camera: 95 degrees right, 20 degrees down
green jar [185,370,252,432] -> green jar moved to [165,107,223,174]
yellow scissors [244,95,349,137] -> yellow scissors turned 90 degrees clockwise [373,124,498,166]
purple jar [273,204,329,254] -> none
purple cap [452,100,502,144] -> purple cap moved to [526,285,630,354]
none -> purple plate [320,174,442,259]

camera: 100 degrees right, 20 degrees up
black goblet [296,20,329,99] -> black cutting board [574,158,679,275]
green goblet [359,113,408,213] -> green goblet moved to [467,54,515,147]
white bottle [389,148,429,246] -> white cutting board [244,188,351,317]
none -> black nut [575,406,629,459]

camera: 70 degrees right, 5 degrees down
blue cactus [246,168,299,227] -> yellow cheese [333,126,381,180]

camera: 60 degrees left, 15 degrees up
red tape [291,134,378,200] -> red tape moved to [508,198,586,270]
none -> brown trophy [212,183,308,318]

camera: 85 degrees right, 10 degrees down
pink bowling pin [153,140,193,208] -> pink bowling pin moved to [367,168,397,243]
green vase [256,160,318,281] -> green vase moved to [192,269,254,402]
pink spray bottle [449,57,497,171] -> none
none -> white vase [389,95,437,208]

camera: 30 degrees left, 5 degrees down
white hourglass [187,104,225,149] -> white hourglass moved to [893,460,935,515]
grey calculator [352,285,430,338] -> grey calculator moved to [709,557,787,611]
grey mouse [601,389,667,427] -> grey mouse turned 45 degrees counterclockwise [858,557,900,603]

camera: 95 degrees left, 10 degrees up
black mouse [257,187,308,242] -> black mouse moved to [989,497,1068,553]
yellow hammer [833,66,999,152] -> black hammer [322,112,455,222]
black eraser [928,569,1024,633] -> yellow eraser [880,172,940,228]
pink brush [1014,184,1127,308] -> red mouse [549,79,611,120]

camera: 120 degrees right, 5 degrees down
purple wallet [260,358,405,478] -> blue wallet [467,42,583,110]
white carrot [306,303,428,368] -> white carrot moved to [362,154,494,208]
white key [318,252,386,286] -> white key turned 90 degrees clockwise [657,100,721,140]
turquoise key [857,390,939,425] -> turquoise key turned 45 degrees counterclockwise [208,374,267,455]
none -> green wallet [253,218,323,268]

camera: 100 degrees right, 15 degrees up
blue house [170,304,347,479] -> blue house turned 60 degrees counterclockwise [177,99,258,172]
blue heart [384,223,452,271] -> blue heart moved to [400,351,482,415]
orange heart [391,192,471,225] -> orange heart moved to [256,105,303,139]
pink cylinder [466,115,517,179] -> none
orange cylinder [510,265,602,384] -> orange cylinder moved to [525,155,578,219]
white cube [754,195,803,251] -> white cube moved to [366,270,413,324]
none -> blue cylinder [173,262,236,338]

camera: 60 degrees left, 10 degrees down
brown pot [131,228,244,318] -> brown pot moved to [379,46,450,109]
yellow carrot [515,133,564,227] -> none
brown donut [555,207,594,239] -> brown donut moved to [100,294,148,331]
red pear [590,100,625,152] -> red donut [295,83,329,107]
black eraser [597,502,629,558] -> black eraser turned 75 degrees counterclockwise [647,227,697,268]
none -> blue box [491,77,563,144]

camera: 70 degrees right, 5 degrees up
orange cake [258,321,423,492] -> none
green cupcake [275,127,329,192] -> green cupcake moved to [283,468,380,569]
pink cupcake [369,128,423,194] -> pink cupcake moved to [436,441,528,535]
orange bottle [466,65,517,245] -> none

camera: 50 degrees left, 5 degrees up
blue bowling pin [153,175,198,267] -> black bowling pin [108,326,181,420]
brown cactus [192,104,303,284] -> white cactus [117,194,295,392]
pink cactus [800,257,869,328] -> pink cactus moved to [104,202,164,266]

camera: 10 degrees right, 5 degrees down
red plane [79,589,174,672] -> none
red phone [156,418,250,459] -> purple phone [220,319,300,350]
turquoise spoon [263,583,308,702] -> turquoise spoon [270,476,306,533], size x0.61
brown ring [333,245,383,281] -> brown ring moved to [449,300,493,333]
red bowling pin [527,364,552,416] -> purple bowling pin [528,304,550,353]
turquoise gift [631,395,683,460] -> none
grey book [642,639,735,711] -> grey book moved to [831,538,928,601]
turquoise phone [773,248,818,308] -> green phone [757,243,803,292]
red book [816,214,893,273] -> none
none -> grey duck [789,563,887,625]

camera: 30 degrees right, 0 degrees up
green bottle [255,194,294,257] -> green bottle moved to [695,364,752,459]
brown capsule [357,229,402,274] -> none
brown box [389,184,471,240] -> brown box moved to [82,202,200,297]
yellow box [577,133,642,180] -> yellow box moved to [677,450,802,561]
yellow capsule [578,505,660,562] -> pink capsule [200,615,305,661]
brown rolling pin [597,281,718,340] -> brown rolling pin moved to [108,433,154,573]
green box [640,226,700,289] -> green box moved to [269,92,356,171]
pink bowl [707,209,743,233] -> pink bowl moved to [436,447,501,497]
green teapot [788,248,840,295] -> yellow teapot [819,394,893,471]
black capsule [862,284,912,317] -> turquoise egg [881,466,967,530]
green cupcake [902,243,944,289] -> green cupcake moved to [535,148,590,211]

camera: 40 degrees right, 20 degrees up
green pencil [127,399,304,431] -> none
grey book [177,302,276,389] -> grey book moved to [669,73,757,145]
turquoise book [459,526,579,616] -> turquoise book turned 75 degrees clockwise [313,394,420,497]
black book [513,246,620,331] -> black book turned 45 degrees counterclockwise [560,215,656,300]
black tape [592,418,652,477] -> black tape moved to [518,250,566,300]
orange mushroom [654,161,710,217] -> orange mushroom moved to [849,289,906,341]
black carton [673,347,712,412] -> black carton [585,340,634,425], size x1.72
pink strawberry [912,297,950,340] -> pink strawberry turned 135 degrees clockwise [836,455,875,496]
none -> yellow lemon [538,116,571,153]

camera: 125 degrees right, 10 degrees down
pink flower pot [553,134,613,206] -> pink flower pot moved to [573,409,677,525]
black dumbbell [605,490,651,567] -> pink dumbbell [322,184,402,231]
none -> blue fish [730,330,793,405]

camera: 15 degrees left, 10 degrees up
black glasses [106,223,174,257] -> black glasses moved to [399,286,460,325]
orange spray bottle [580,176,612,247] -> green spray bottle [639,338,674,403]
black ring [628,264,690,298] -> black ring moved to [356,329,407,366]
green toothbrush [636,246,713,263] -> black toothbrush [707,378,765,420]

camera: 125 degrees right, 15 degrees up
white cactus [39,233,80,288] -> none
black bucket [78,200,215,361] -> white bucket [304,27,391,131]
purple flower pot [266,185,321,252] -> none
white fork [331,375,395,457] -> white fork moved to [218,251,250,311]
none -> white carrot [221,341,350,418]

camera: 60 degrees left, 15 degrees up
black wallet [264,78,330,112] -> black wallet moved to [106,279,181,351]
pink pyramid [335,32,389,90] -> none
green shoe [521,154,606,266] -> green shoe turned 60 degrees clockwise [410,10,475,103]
......
What you should output is every line of the records above, from the first through the line containing "none -> purple plate [320,174,442,259]", unchanged.

camera: 95 degrees right, 20 degrees down
green jar [185,370,252,432] -> green jar moved to [165,107,223,174]
yellow scissors [244,95,349,137] -> yellow scissors turned 90 degrees clockwise [373,124,498,166]
purple jar [273,204,329,254] -> none
purple cap [452,100,502,144] -> purple cap moved to [526,285,630,354]
none -> purple plate [320,174,442,259]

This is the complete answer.